§ EXERCISE AIM: Look below for the line with "brown circle: (775, 395) -> (547, 343), moved", then repeat it and all lines after it, exactly, minus any pictures.

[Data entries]
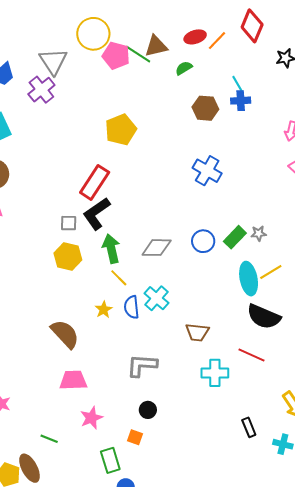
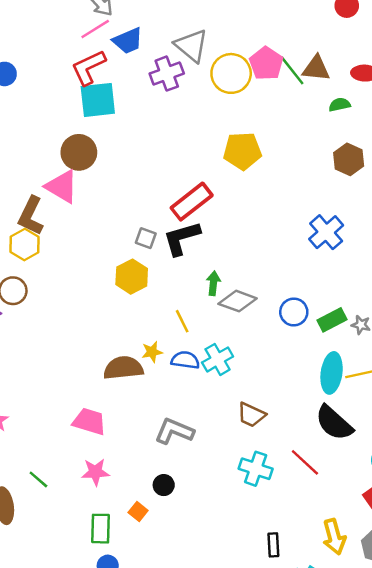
yellow circle: (93, 34) -> (231, 73), moved
gray triangle: (53, 61) -> (191, 46), turned -36
green arrow: (111, 249) -> (213, 283), moved, size x0.7
blue semicircle: (132, 307) -> (185, 360), turned 85
brown semicircle: (65, 334) -> (123, 368), moved, turned -72

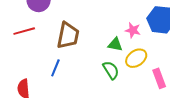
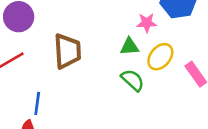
blue line: (55, 68) -> (37, 103), moved

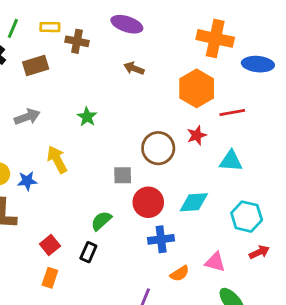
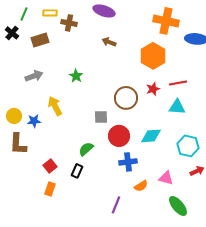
red line: (232, 113) -> (178, 83), moved

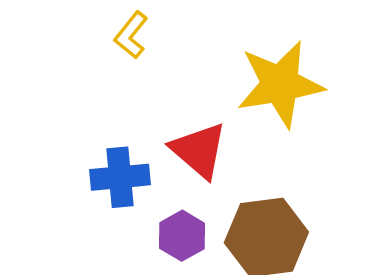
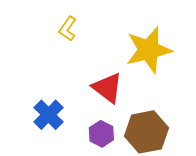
blue cross: (120, 177) -> (48, 115), moved, turned -36

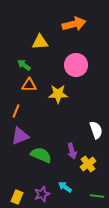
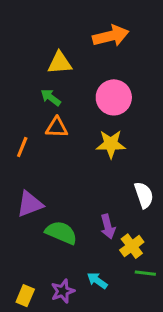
green arrow: (24, 65) -> (51, 97), moved
orange triangle: (29, 85) -> (57, 127), moved
yellow star: (58, 94) -> (111, 144), moved
orange line: (16, 111) -> (22, 147), moved
green line: (97, 196) -> (145, 273), moved

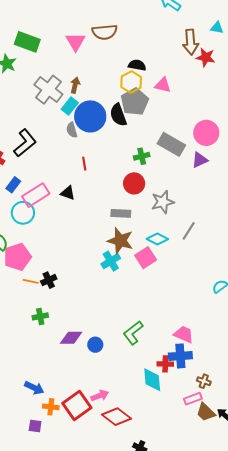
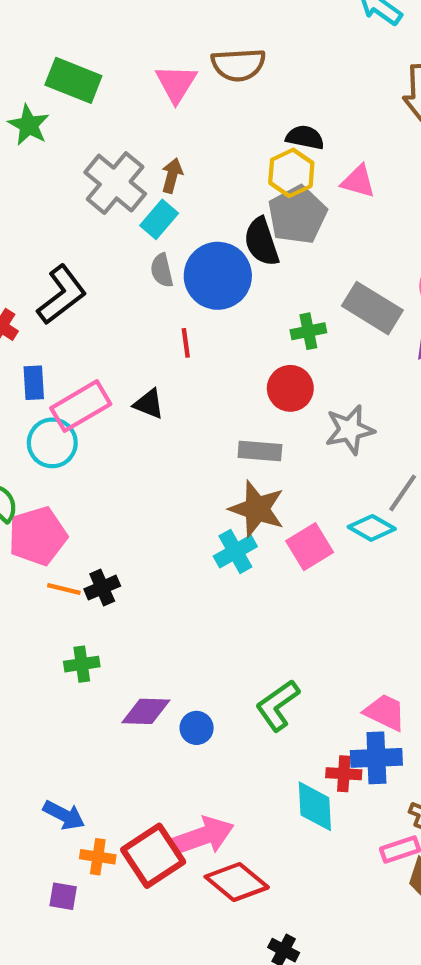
blue circle: (90, 116) -> (218, 276), moved
blue rectangle: (13, 185) -> (34, 383), turned -42
cyan diamond: (157, 239) -> (372, 528), moved
pink arrow: (100, 396) -> (203, 836), size x1.6

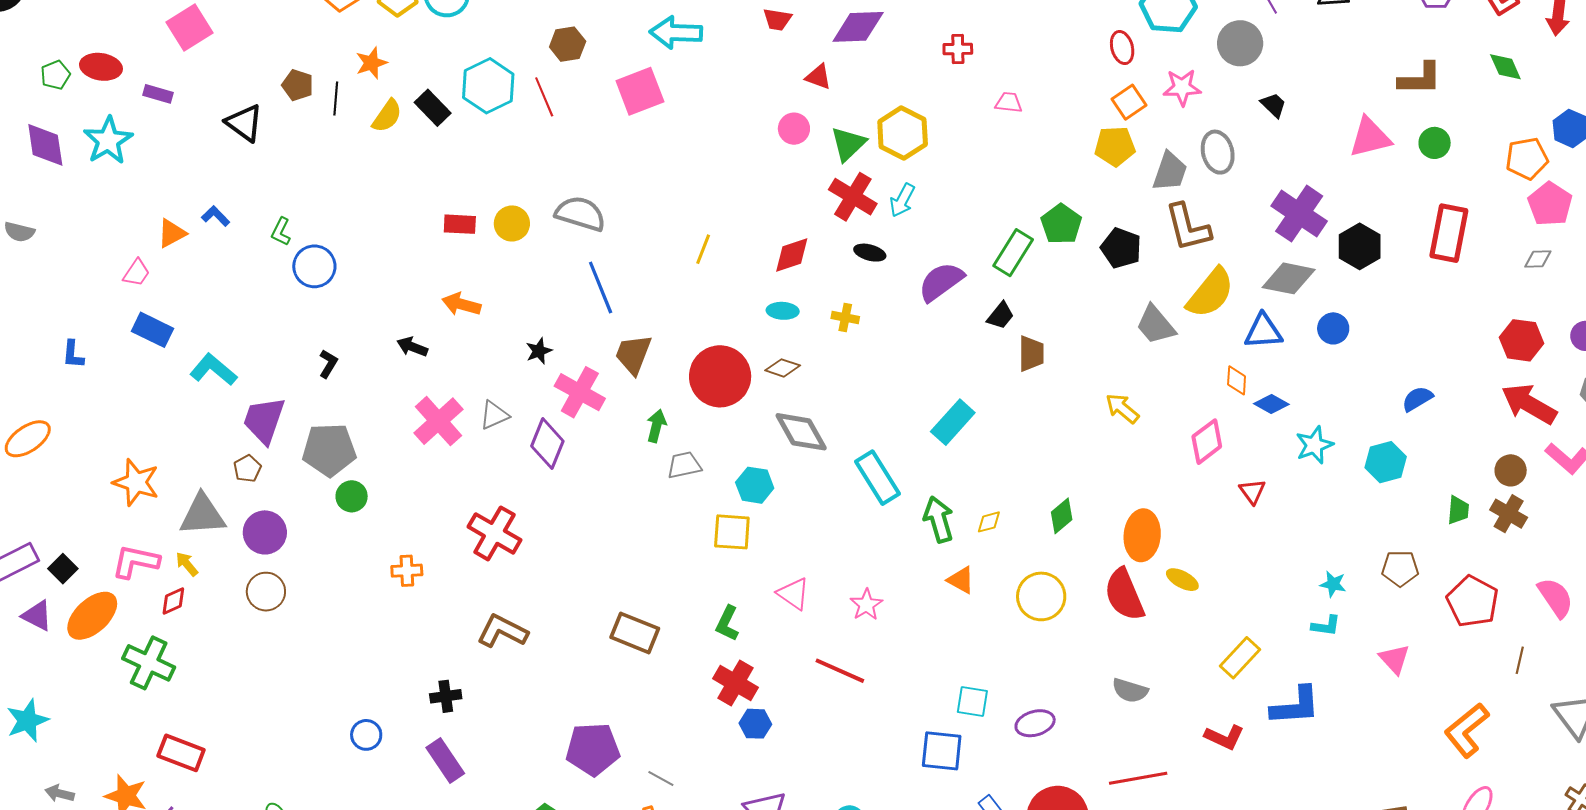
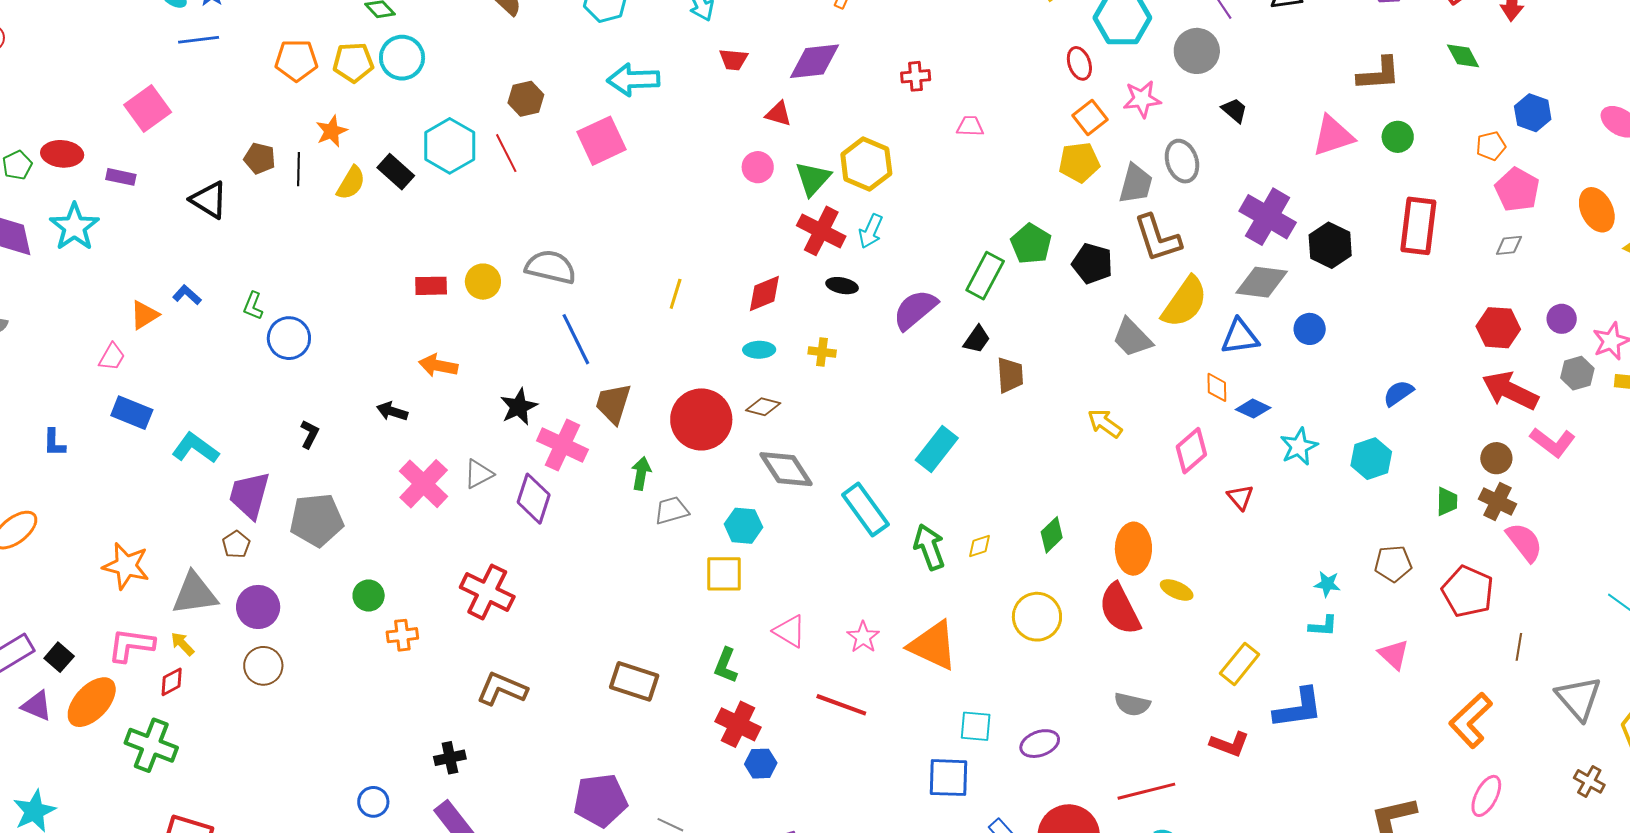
orange pentagon: (1527, 159) -> (1491, 146), size x0.7
black star: (539, 351) -> (519, 407), size x1.4
green circle: (352, 496) -> (369, 596), moved
orange triangle: (961, 580) -> (933, 645), moved, size x1.8
pink semicircle: (1556, 598) -> (1524, 542), moved

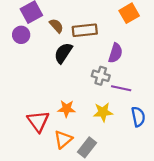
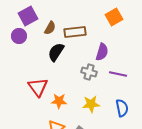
brown semicircle: (56, 26) -> (50, 28), turned 72
purple line: (121, 88) -> (118, 74), moved
red triangle: (38, 121) -> (38, 87), moved

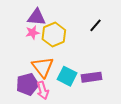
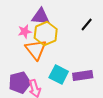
purple triangle: (37, 17) -> (41, 16), moved
orange triangle: (43, 67) -> (36, 50), moved

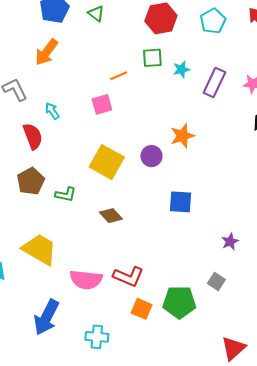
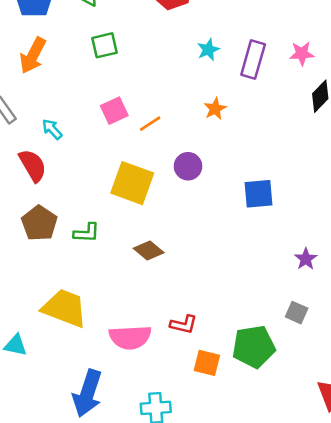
green square: (152, 58) -> (105, 45), moved
orange line: (119, 76) -> (150, 124), moved
orange star: (182, 136) -> (215, 109), moved, size x0.7
blue square: (180, 202) -> (259, 194), moved
red L-shape: (128, 276) -> (184, 324), size x0.7

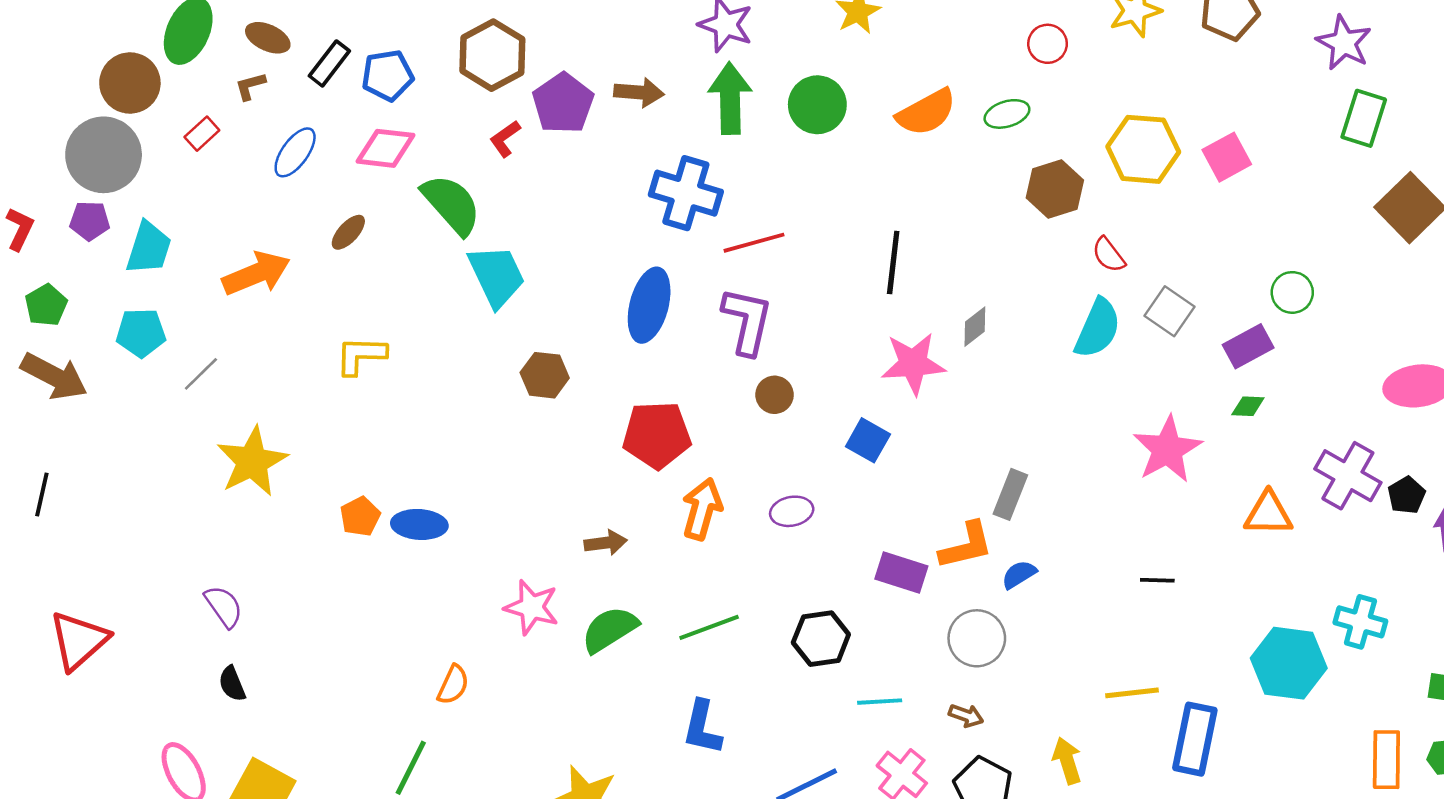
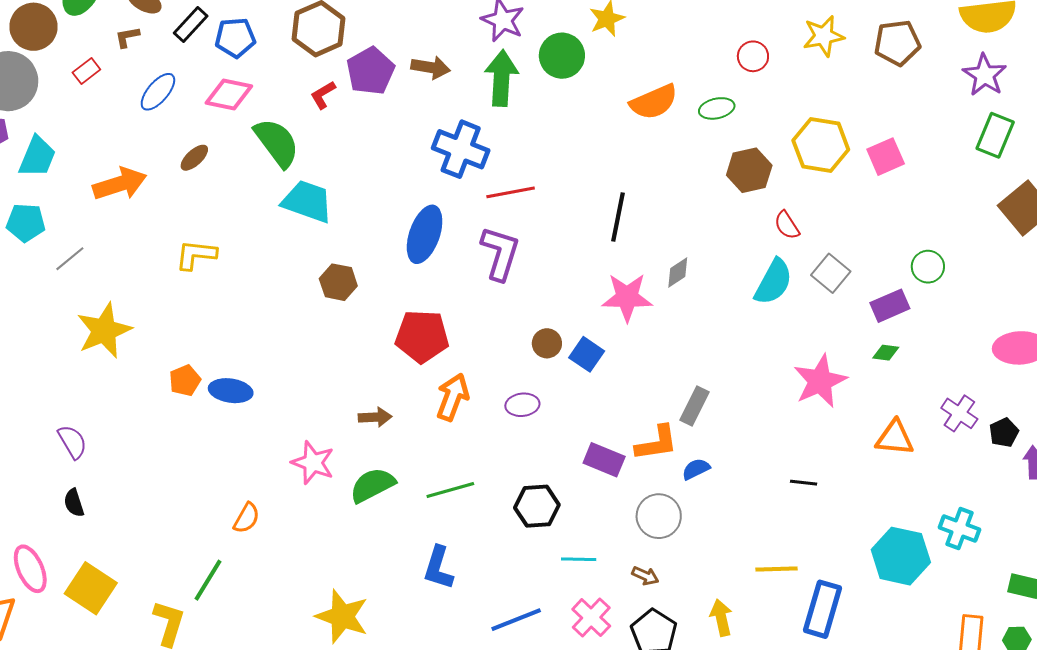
green circle: (817, 105) -> (562, 56), moved
cyan trapezoid: (497, 276) -> (307, 201), turned -50
brown circle: (775, 395) -> (547, 343), moved
purple cross: (1348, 476) -> (959, 413), size x0.7

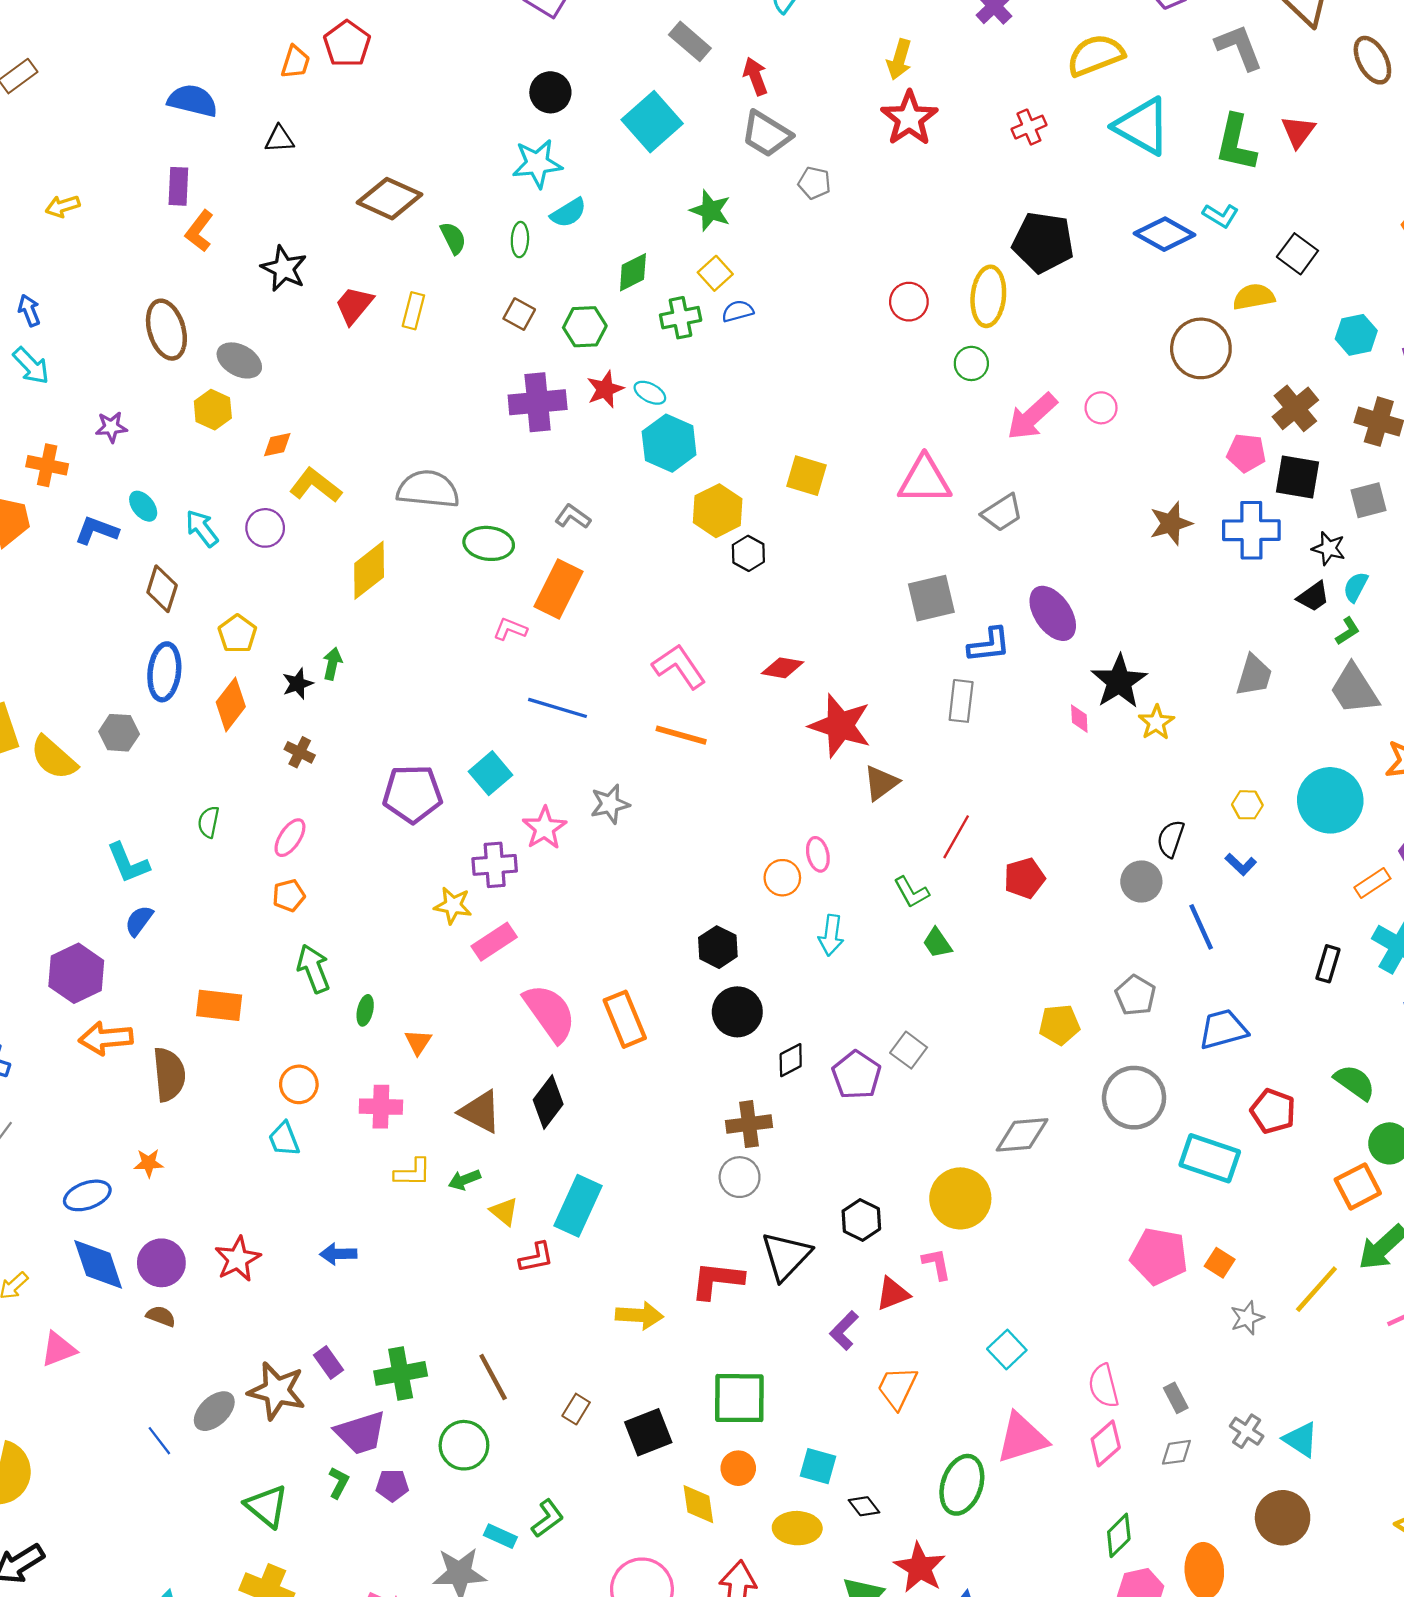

§ WORKED SOLUTION:
brown circle: (775, 395) -> (547, 343), moved
purple cross: (1348, 476) -> (959, 413), size x0.7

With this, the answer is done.